** WHAT IS REQUIRED **
Your answer should restate each line of the data below word for word.
------ PROVIDED INFORMATION
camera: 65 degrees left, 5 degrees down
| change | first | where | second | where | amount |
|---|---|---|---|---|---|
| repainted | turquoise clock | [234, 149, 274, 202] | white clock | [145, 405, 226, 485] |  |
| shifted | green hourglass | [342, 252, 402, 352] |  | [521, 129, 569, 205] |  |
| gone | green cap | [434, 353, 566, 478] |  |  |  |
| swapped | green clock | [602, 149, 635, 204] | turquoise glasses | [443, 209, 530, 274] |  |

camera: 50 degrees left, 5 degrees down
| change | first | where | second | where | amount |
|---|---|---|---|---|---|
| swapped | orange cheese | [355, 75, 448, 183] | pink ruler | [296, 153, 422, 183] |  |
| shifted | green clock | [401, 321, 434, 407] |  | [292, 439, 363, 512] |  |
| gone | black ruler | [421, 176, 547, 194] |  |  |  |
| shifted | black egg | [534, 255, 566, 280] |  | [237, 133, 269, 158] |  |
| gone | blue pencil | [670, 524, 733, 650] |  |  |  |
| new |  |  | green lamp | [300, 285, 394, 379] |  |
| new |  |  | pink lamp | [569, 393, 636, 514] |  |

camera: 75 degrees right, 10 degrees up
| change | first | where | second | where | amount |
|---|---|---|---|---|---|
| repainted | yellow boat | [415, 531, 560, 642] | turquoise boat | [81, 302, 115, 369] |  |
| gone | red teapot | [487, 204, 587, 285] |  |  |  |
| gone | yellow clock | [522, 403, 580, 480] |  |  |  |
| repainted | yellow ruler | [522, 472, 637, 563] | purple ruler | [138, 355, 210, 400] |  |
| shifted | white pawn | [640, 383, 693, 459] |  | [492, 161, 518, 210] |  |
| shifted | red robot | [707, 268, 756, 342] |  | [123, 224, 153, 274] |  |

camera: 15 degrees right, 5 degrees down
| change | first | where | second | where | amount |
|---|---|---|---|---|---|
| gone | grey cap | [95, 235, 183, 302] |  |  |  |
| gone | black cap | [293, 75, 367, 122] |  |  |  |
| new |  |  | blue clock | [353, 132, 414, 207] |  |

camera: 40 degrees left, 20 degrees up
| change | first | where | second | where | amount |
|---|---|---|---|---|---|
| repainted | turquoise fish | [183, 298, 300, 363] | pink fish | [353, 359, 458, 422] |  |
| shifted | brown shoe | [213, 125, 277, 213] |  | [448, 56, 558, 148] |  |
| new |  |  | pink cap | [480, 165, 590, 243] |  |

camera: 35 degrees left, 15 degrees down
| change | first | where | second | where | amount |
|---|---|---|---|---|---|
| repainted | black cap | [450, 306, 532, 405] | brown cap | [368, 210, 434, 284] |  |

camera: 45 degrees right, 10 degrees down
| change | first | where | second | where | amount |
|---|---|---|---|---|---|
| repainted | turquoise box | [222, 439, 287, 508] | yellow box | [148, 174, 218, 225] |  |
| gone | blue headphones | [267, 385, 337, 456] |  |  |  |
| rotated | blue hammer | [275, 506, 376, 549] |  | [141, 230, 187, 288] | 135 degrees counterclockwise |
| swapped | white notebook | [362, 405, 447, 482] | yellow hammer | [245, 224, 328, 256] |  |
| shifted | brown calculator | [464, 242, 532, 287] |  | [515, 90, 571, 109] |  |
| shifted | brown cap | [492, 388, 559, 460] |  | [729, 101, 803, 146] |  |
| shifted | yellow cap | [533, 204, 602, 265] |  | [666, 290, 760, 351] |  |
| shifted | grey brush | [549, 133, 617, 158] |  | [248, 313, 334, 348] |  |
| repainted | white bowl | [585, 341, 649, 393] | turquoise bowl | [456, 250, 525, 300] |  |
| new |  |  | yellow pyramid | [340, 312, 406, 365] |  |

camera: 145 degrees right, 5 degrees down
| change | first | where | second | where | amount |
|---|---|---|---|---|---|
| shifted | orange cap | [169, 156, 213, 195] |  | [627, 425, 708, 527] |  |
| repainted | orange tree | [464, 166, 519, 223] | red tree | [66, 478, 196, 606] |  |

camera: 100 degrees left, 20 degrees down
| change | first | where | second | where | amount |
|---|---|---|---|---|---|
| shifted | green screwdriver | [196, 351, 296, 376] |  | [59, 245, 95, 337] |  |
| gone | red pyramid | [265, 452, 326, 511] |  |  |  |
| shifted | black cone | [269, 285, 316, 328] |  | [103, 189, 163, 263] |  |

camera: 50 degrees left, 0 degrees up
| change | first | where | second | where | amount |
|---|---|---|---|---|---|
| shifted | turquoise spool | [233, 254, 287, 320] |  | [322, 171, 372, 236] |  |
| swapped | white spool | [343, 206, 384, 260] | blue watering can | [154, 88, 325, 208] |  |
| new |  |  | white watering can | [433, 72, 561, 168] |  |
------------
** OUTPUT BELOW **
camera: 65 degrees left, 5 degrees down
| change | first | where | second | where | amount |
|---|---|---|---|---|---|
| repainted | turquoise clock | [234, 149, 274, 202] | white clock | [145, 405, 226, 485] |  |
| shifted | green hourglass | [342, 252, 402, 352] |  | [521, 129, 569, 205] |  |
| gone | green cap | [434, 353, 566, 478] |  |  |  |
| swapped | green clock | [602, 149, 635, 204] | turquoise glasses | [443, 209, 530, 274] |  |

camera: 50 degrees left, 5 degrees down
| change | first | where | second | where | amount |
|---|---|---|---|---|---|
| swapped | orange cheese | [355, 75, 448, 183] | pink ruler | [296, 153, 422, 183] |  |
| shifted | green clock | [401, 321, 434, 407] |  | [292, 439, 363, 512] |  |
| gone | black ruler | [421, 176, 547, 194] |  |  |  |
| shifted | black egg | [534, 255, 566, 280] |  | [237, 133, 269, 158] |  |
| gone | blue pencil | [670, 524, 733, 650] |  |  |  |
| new |  |  | green lamp | [300, 285, 394, 379] |  |
| new |  |  | pink lamp | [569, 393, 636, 514] |  |

camera: 75 degrees right, 10 degrees up
| change | first | where | second | where | amount |
|---|---|---|---|---|---|
| repainted | yellow boat | [415, 531, 560, 642] | turquoise boat | [81, 302, 115, 369] |  |
| gone | red teapot | [487, 204, 587, 285] |  |  |  |
| gone | yellow clock | [522, 403, 580, 480] |  |  |  |
| repainted | yellow ruler | [522, 472, 637, 563] | purple ruler | [138, 355, 210, 400] |  |
| shifted | white pawn | [640, 383, 693, 459] |  | [492, 161, 518, 210] |  |
| shifted | red robot | [707, 268, 756, 342] |  | [123, 224, 153, 274] |  |

camera: 15 degrees right, 5 degrees down
| change | first | where | second | where | amount |
|---|---|---|---|---|---|
| gone | grey cap | [95, 235, 183, 302] |  |  |  |
| gone | black cap | [293, 75, 367, 122] |  |  |  |
| new |  |  | blue clock | [353, 132, 414, 207] |  |

camera: 40 degrees left, 20 degrees up
| change | first | where | second | where | amount |
|---|---|---|---|---|---|
| repainted | turquoise fish | [183, 298, 300, 363] | pink fish | [353, 359, 458, 422] |  |
| shifted | brown shoe | [213, 125, 277, 213] |  | [448, 56, 558, 148] |  |
| new |  |  | pink cap | [480, 165, 590, 243] |  |

camera: 35 degrees left, 15 degrees down
| change | first | where | second | where | amount |
|---|---|---|---|---|---|
| repainted | black cap | [450, 306, 532, 405] | brown cap | [368, 210, 434, 284] |  |

camera: 45 degrees right, 10 degrees down
| change | first | where | second | where | amount |
|---|---|---|---|---|---|
| repainted | turquoise box | [222, 439, 287, 508] | yellow box | [148, 174, 218, 225] |  |
| gone | blue headphones | [267, 385, 337, 456] |  |  |  |
| rotated | blue hammer | [275, 506, 376, 549] |  | [141, 230, 187, 288] | 135 degrees counterclockwise |
| swapped | white notebook | [362, 405, 447, 482] | yellow hammer | [245, 224, 328, 256] |  |
| shifted | brown calculator | [464, 242, 532, 287] |  | [515, 90, 571, 109] |  |
| shifted | brown cap | [492, 388, 559, 460] |  | [729, 101, 803, 146] |  |
| shifted | yellow cap | [533, 204, 602, 265] |  | [666, 290, 760, 351] |  |
| shifted | grey brush | [549, 133, 617, 158] |  | [248, 313, 334, 348] |  |
| repainted | white bowl | [585, 341, 649, 393] | turquoise bowl | [456, 250, 525, 300] |  |
| new |  |  | yellow pyramid | [340, 312, 406, 365] |  |

camera: 145 degrees right, 5 degrees down
| change | first | where | second | where | amount |
|---|---|---|---|---|---|
| shifted | orange cap | [169, 156, 213, 195] |  | [627, 425, 708, 527] |  |
| repainted | orange tree | [464, 166, 519, 223] | red tree | [66, 478, 196, 606] |  |

camera: 100 degrees left, 20 degrees down
| change | first | where | second | where | amount |
|---|---|---|---|---|---|
| shifted | green screwdriver | [196, 351, 296, 376] |  | [59, 245, 95, 337] |  |
| gone | red pyramid | [265, 452, 326, 511] |  |  |  |
| shifted | black cone | [269, 285, 316, 328] |  | [103, 189, 163, 263] |  |

camera: 50 degrees left, 0 degrees up
| change | first | where | second | where | amount |
|---|---|---|---|---|---|
| shifted | turquoise spool | [233, 254, 287, 320] |  | [322, 171, 372, 236] |  |
| swapped | white spool | [343, 206, 384, 260] | blue watering can | [154, 88, 325, 208] |  |
| new |  |  | white watering can | [433, 72, 561, 168] |  |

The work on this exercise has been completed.